*** Begin section ***
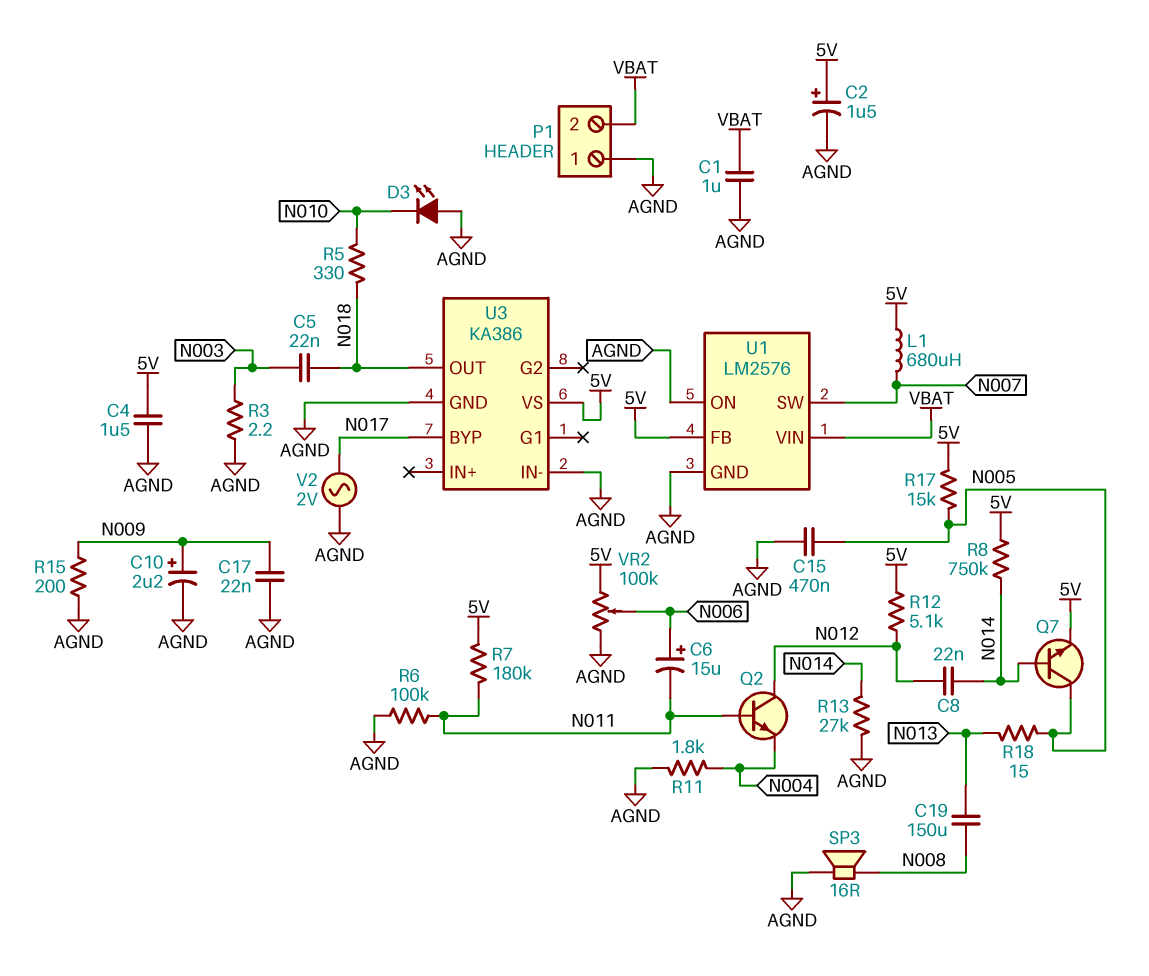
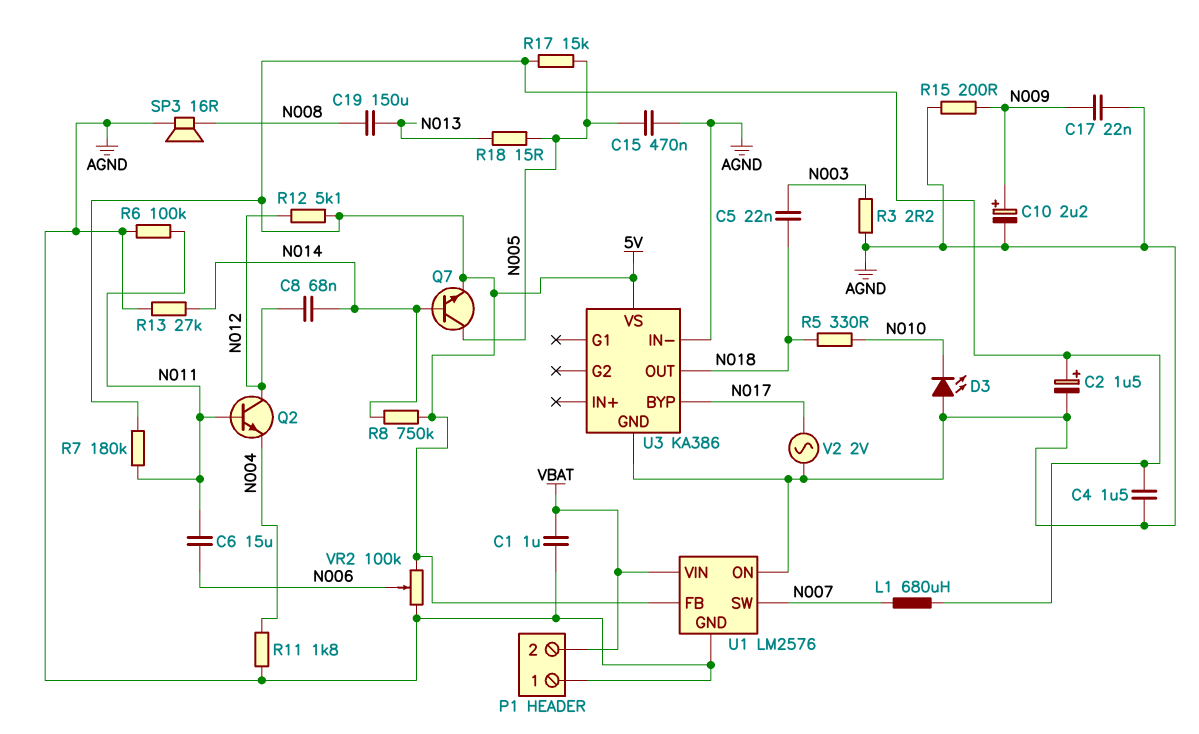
C6: 15uF (plus N006, minus N011) -> 15uF (N006, N011)
C8: 22nF (N012, N014) -> 68nF (N012, N014)

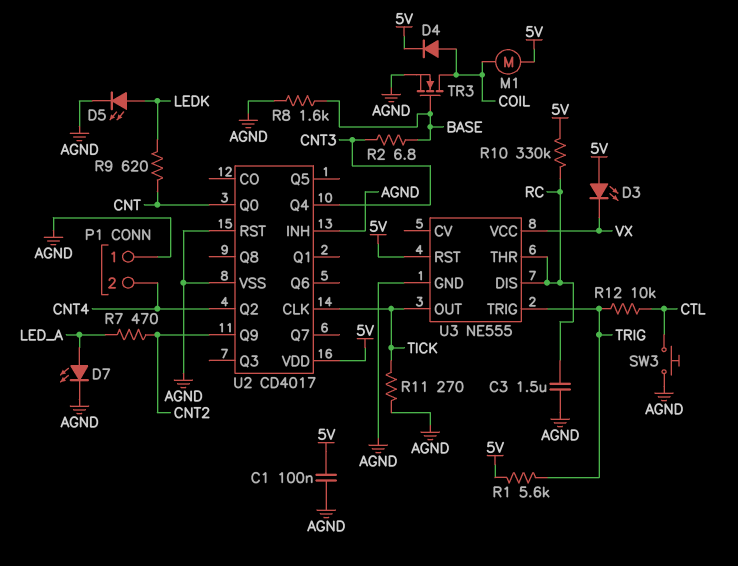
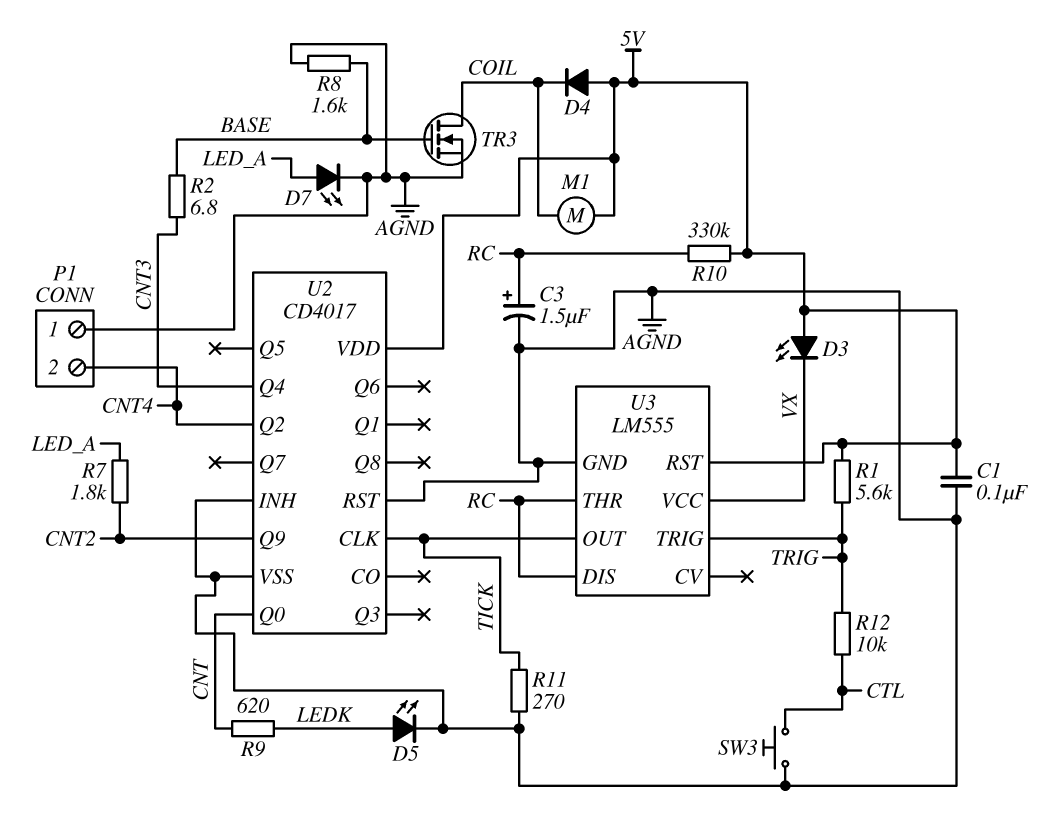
C3: 1.5uF (AGND, RC) -> 1.5uF (plus RC, minus AGND)
D4: diode (A COIL, K 5V) -> diode (A 5V, K COIL)
R7: 470 (CNT2, LED_A) -> 1.8k (CNT2, LED_A)
U3: NE555 -> LM555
*** End section ***
-- PROBLEM TO WORK ON --
Return each line in the records that holds the string "plus".

-- SOLUTION --
C6: 15uF (plus N006, minus N011) -> 15uF (N006, N011)
C3: 1.5uF (AGND, RC) -> 1.5uF (plus RC, minus AGND)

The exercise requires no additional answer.